> _Written request_
Pull out every line of the listing below that contains the string "kern", and copy each one.

--- START Data ---

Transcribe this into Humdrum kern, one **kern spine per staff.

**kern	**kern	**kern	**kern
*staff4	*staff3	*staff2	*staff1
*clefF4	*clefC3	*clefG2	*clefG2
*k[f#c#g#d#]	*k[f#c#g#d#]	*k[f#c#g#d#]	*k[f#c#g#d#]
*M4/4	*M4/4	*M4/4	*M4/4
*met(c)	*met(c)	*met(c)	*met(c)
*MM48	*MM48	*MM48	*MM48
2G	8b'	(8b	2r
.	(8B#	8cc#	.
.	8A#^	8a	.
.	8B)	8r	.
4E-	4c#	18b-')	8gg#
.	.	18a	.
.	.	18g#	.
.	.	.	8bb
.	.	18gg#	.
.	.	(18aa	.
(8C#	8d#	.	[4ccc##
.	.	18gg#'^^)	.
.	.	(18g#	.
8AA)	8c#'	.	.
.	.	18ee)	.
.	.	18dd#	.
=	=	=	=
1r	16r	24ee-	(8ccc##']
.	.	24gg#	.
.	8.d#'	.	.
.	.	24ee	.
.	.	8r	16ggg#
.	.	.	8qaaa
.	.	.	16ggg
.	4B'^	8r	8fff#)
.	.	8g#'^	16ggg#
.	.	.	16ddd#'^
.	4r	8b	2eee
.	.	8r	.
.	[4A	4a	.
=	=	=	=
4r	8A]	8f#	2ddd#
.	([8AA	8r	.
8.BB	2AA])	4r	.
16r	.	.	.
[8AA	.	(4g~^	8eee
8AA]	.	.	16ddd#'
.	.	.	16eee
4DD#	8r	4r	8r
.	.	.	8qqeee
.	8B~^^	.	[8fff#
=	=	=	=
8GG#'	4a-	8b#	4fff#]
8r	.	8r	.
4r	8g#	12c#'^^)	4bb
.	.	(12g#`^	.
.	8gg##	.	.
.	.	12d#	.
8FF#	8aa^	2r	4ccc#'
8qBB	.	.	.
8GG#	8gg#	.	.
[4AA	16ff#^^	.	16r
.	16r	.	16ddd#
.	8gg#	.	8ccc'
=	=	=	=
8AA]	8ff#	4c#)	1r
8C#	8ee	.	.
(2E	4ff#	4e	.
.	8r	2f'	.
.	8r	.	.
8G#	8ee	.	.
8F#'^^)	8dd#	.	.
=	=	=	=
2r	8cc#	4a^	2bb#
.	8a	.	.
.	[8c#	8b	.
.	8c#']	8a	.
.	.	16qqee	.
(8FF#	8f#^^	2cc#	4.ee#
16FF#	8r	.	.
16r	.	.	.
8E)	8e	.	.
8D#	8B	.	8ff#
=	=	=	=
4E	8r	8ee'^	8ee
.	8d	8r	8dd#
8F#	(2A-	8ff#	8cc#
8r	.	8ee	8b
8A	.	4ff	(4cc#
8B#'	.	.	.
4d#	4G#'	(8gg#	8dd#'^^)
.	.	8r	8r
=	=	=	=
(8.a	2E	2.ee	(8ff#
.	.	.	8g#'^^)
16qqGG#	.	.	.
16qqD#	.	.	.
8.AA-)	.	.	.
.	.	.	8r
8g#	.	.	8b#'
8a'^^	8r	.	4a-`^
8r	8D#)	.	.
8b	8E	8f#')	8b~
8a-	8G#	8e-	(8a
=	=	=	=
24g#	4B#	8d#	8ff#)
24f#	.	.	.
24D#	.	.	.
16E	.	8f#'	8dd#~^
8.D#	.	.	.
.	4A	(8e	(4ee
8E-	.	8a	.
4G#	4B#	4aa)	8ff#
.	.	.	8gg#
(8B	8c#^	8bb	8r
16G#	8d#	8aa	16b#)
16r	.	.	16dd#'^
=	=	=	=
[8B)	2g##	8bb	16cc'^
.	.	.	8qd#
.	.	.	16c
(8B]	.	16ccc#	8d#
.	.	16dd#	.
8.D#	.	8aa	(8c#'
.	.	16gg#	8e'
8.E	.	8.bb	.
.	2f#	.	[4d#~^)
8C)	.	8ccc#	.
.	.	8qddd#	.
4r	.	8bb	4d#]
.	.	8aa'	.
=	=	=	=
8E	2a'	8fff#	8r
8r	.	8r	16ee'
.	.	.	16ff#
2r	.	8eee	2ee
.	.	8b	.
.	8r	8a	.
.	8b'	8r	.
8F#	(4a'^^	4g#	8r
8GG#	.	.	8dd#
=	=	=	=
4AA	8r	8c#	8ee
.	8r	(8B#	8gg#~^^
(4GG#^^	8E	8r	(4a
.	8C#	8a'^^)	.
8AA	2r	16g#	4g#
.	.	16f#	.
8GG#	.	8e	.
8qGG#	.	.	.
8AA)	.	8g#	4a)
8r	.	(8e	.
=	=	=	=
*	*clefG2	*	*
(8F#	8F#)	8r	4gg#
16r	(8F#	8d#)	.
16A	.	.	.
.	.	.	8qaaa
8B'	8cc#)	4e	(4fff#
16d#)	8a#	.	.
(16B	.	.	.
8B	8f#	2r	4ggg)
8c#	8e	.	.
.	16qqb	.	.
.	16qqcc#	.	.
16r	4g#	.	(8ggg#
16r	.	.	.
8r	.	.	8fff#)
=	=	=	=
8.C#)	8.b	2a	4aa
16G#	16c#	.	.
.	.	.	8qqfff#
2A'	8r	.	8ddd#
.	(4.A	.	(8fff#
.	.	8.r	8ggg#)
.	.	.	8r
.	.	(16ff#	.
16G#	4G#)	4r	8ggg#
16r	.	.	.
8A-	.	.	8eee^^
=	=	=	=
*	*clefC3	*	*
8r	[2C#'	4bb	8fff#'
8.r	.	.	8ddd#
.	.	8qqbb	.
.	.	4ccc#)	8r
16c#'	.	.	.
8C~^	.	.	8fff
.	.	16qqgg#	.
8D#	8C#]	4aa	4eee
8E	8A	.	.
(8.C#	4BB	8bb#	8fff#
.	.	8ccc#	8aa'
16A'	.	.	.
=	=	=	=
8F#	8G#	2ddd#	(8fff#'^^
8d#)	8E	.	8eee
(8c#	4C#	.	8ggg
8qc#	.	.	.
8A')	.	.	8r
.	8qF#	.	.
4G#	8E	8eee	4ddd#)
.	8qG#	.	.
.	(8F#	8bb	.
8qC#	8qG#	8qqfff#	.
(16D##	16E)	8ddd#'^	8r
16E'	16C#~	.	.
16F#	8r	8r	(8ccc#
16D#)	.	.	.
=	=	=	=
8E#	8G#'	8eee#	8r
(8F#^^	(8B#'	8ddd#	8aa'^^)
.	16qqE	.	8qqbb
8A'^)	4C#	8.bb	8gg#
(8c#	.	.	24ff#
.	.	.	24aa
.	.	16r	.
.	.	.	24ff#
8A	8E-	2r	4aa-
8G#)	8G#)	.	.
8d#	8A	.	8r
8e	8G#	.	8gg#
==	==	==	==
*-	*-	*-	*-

--- END Data ---

> _Final result_
Transcribe this into Humdrum kern, one **kern spine per staff.
**kern	**kern	**kern	**kern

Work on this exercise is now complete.